### [TASK REQUIREMENTS]
Copy out again, unchanged, the line that contains "(582, 536) = (500, 340): yellow" and every line after it down to the last line of the data.

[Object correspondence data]
Start of Block

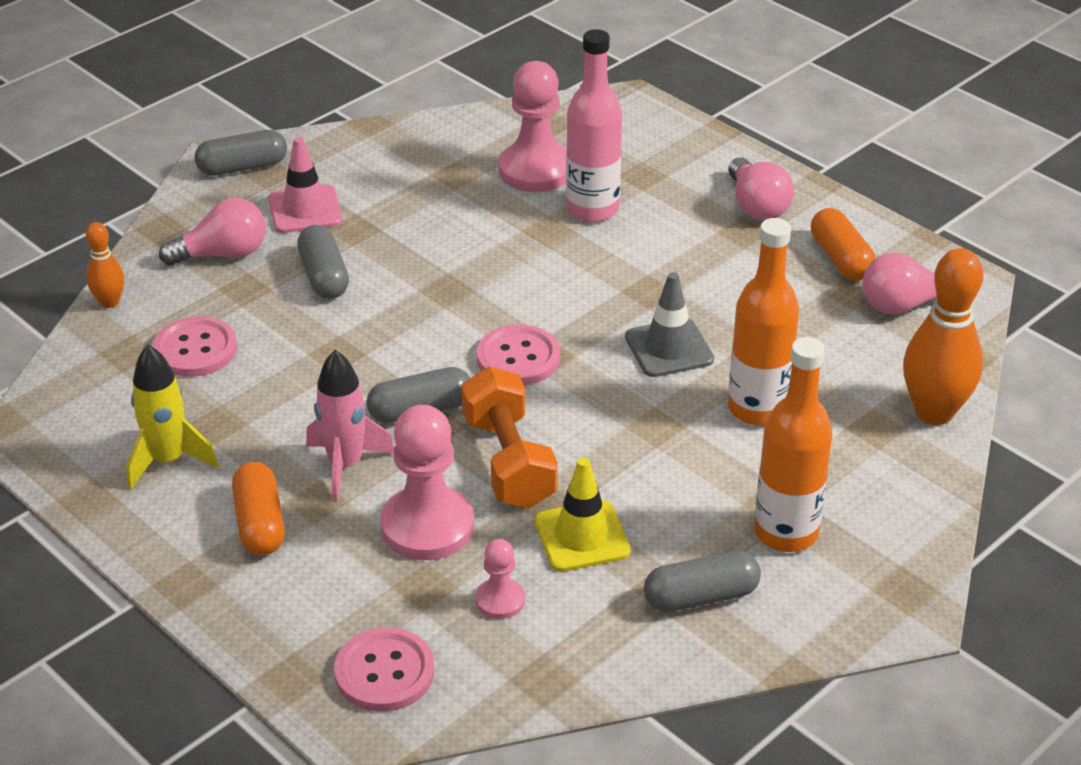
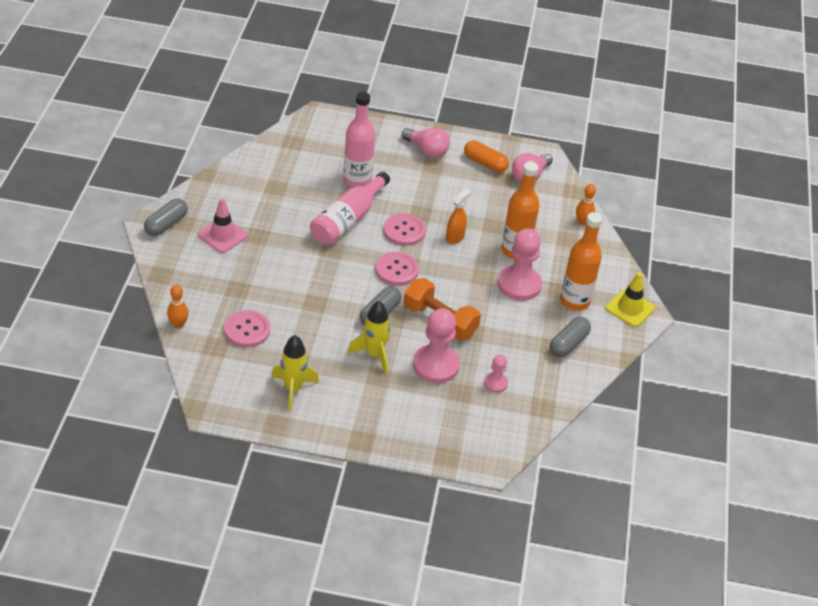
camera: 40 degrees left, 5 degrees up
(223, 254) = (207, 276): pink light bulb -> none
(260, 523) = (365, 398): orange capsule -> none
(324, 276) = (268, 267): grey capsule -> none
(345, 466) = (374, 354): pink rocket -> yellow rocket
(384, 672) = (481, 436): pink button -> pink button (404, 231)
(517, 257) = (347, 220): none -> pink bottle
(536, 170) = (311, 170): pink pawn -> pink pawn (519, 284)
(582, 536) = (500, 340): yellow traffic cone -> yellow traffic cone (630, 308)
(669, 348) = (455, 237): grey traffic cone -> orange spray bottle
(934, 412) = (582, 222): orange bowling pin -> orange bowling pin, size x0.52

End of Block

### [THE COMPLETED TASK]
(582, 536) = (500, 340): yellow traffic cone -> yellow traffic cone (630, 308)
(669, 348) = (455, 237): grey traffic cone -> orange spray bottle
(934, 412) = (582, 222): orange bowling pin -> orange bowling pin, size x0.52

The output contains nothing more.